▶ [Listed entries]:
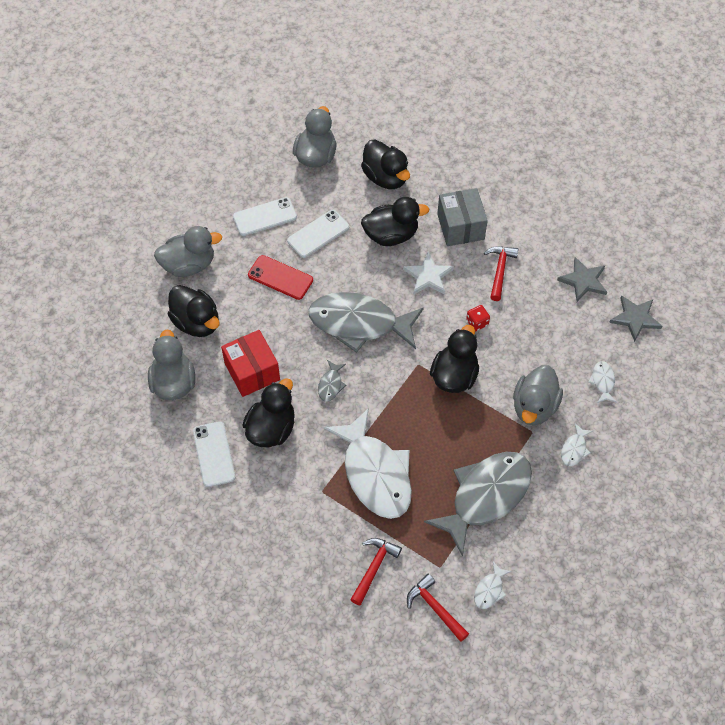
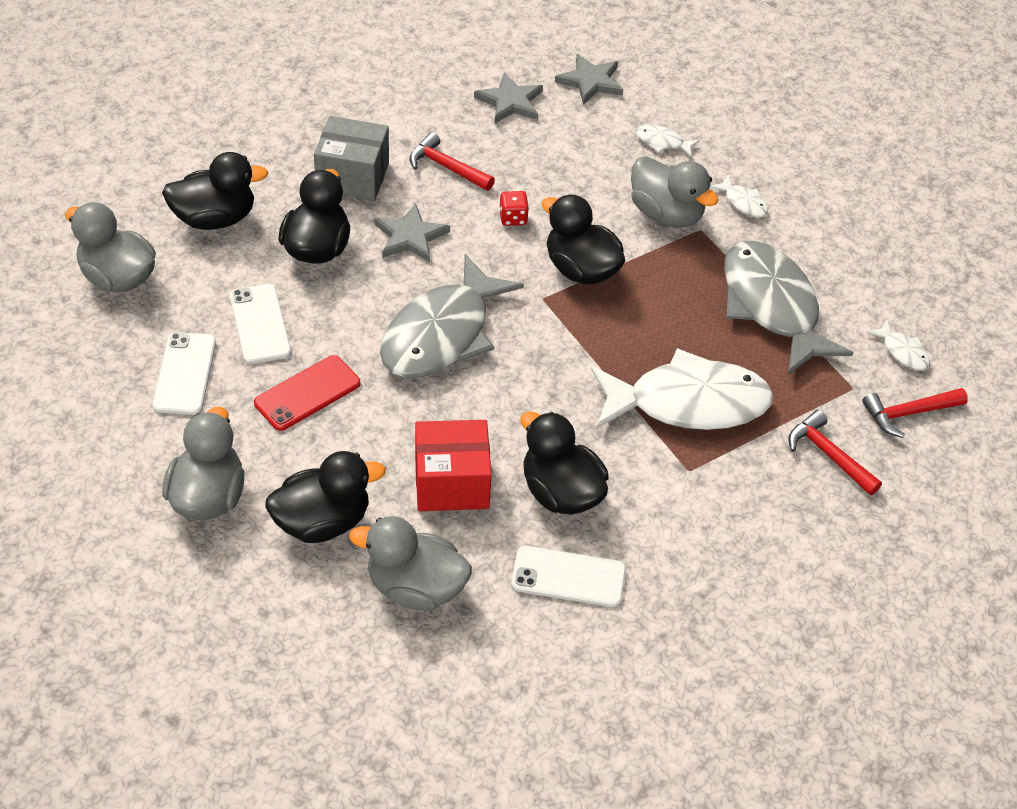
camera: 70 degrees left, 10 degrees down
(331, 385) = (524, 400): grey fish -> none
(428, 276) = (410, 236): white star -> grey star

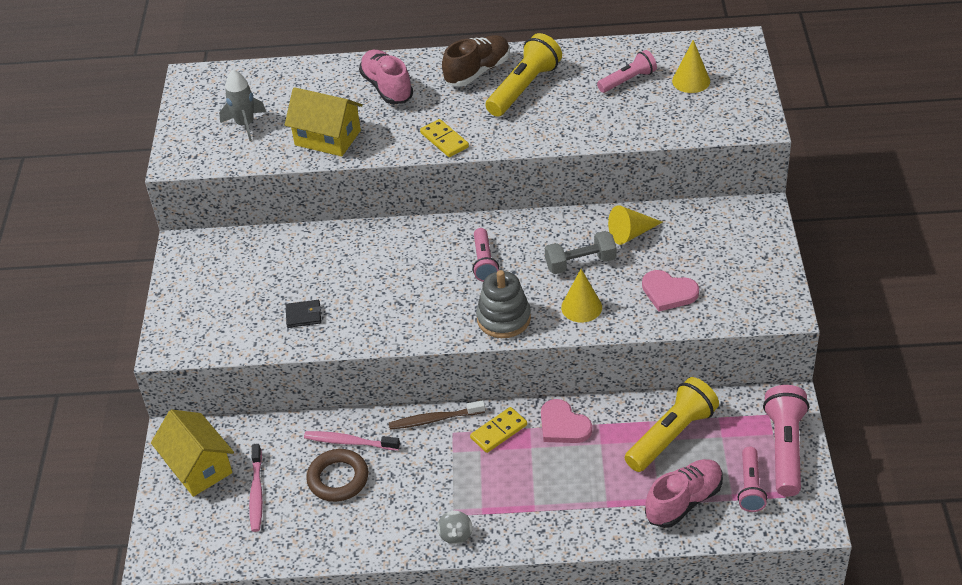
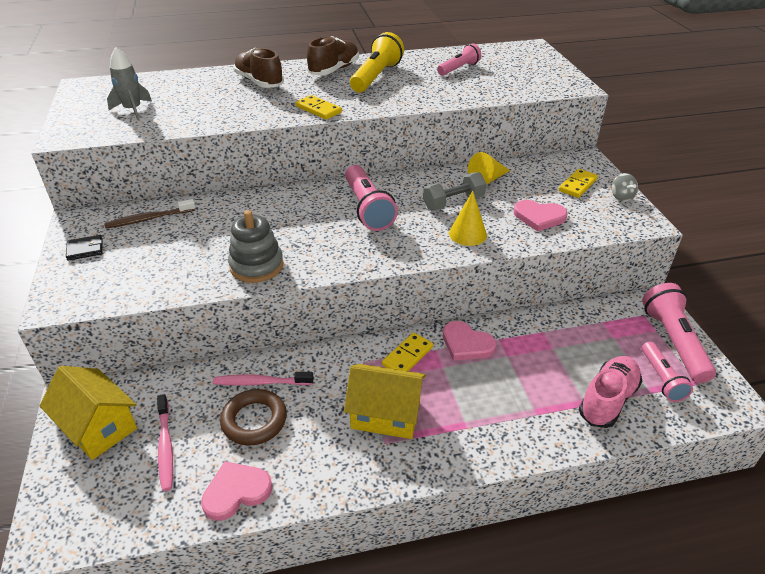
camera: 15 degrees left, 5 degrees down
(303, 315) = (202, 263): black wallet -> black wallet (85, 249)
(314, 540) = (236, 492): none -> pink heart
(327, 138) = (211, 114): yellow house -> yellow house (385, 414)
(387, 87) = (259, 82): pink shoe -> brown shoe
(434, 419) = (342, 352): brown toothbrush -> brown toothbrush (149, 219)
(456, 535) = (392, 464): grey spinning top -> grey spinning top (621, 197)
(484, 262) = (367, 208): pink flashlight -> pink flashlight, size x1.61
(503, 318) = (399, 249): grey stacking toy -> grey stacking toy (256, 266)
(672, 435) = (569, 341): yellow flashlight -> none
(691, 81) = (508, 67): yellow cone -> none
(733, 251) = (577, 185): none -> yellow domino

▶ [What to produce]: What's needed is an exact copy of every entry, free of pictures.

▶ [Expected answer]:
camera: 70 degrees left, 10 degrees down
(331, 385) = (524, 400): grey fish -> none
(428, 276) = (410, 236): white star -> grey star

camera: 15 degrees left, 5 degrees down
(303, 315) = (202, 263): black wallet -> black wallet (85, 249)
(314, 540) = (236, 492): none -> pink heart
(327, 138) = (211, 114): yellow house -> yellow house (385, 414)
(387, 87) = (259, 82): pink shoe -> brown shoe
(434, 419) = (342, 352): brown toothbrush -> brown toothbrush (149, 219)
(456, 535) = (392, 464): grey spinning top -> grey spinning top (621, 197)
(484, 262) = (367, 208): pink flashlight -> pink flashlight, size x1.61
(503, 318) = (399, 249): grey stacking toy -> grey stacking toy (256, 266)
(672, 435) = (569, 341): yellow flashlight -> none
(691, 81) = (508, 67): yellow cone -> none
(733, 251) = (577, 185): none -> yellow domino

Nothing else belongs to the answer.